GOAL OF THE EXERCISE: Find the line with "none -> red brick I8:J8 level 1" in the entries below. Repeat it, every following line, and the line with "none -> lime plate A2:C2 level 1", exactly and with nothing added.

[Object transformation records]
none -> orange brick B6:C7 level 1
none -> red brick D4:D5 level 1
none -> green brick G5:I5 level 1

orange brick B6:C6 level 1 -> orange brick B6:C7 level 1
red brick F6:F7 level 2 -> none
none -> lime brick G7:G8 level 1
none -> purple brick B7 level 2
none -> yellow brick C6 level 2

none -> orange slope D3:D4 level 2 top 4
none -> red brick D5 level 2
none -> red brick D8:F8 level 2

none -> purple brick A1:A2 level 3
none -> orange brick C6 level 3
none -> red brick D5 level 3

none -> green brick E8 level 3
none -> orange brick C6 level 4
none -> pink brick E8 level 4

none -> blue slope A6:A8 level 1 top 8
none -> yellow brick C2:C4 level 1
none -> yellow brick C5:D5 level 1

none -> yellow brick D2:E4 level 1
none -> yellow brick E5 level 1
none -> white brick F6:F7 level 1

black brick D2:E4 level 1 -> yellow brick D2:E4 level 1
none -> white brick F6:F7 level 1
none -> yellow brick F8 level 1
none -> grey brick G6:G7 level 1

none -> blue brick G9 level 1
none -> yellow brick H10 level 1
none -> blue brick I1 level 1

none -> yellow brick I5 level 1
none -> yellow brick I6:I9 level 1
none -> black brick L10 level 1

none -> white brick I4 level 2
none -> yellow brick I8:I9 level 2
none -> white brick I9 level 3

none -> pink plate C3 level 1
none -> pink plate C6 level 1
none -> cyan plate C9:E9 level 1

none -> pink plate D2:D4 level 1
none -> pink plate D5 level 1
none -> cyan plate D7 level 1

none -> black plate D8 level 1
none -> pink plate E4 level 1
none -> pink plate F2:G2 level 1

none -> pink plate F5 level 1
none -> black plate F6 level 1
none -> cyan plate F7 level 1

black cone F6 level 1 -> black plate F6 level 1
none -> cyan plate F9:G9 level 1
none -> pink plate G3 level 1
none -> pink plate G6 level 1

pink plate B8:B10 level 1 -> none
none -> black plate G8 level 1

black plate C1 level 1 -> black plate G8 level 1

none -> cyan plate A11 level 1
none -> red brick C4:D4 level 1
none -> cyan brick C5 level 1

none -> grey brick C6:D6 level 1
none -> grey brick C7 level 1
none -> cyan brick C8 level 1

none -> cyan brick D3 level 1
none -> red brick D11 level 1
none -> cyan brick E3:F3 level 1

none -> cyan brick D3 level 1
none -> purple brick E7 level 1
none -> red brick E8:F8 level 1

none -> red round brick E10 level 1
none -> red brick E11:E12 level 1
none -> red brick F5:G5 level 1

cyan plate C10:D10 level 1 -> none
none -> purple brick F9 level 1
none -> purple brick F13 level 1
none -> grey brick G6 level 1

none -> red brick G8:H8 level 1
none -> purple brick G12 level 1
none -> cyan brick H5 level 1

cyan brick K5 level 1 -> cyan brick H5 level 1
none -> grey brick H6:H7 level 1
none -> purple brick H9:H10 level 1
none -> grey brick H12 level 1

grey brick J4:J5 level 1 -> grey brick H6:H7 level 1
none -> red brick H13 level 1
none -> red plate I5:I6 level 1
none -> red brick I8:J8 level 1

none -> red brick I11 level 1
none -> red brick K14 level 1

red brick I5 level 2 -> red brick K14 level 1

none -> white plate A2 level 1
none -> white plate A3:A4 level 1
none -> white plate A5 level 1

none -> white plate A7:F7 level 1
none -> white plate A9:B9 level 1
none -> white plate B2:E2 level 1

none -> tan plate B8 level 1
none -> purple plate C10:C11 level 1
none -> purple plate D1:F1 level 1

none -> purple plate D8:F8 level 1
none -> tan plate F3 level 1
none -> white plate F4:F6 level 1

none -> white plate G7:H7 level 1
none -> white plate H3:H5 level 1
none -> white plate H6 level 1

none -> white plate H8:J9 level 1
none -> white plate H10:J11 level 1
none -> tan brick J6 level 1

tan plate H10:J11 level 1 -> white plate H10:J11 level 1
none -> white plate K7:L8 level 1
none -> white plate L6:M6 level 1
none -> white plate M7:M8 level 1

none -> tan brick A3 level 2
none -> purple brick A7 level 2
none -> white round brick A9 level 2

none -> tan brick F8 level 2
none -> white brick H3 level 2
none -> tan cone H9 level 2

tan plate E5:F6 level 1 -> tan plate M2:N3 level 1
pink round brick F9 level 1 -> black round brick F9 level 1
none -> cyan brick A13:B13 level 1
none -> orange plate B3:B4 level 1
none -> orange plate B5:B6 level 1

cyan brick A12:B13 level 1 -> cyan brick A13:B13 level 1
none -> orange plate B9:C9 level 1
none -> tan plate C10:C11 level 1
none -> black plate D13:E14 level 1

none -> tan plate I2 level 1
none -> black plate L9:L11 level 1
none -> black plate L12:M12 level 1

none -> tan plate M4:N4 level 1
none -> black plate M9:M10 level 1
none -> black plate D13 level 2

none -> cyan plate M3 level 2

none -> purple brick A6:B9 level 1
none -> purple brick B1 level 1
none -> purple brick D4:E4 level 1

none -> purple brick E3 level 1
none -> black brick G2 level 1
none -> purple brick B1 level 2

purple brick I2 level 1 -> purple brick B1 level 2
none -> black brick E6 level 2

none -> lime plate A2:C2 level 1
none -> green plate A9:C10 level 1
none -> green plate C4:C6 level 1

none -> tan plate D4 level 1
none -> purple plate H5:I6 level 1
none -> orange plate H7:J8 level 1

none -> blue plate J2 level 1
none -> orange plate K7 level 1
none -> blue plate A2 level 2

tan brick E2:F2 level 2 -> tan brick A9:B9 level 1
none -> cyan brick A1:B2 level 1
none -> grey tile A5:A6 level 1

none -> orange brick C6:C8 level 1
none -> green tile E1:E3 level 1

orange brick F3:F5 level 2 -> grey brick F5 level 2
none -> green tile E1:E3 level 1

TASK RESPONSE:
none -> red brick I8:J8 level 1

none -> red brick I11 level 1
none -> red brick K14 level 1

red brick I5 level 2 -> red brick K14 level 1

none -> white plate A2 level 1
none -> white plate A3:A4 level 1
none -> white plate A5 level 1

none -> white plate A7:F7 level 1
none -> white plate A9:B9 level 1
none -> white plate B2:E2 level 1

none -> tan plate B8 level 1
none -> purple plate C10:C11 level 1
none -> purple plate D1:F1 level 1

none -> purple plate D8:F8 level 1
none -> tan plate F3 level 1
none -> white plate F4:F6 level 1

none -> white plate G7:H7 level 1
none -> white plate H3:H5 level 1
none -> white plate H6 level 1

none -> white plate H8:J9 level 1
none -> white plate H10:J11 level 1
none -> tan brick J6 level 1

tan plate H10:J11 level 1 -> white plate H10:J11 level 1
none -> white plate K7:L8 level 1
none -> white plate L6:M6 level 1
none -> white plate M7:M8 level 1

none -> tan brick A3 level 2
none -> purple brick A7 level 2
none -> white round brick A9 level 2

none -> tan brick F8 level 2
none -> white brick H3 level 2
none -> tan cone H9 level 2

tan plate E5:F6 level 1 -> tan plate M2:N3 level 1
pink round brick F9 level 1 -> black round brick F9 level 1
none -> cyan brick A13:B13 level 1
none -> orange plate B3:B4 level 1
none -> orange plate B5:B6 level 1

cyan brick A12:B13 level 1 -> cyan brick A13:B13 level 1
none -> orange plate B9:C9 level 1
none -> tan plate C10:C11 level 1
none -> black plate D13:E14 level 1

none -> tan plate I2 level 1
none -> black plate L9:L11 level 1
none -> black plate L12:M12 level 1

none -> tan plate M4:N4 level 1
none -> black plate M9:M10 level 1
none -> black plate D13 level 2

none -> cyan plate M3 level 2

none -> purple brick A6:B9 level 1
none -> purple brick B1 level 1
none -> purple brick D4:E4 level 1

none -> purple brick E3 level 1
none -> black brick G2 level 1
none -> purple brick B1 level 2

purple brick I2 level 1 -> purple brick B1 level 2
none -> black brick E6 level 2

none -> lime plate A2:C2 level 1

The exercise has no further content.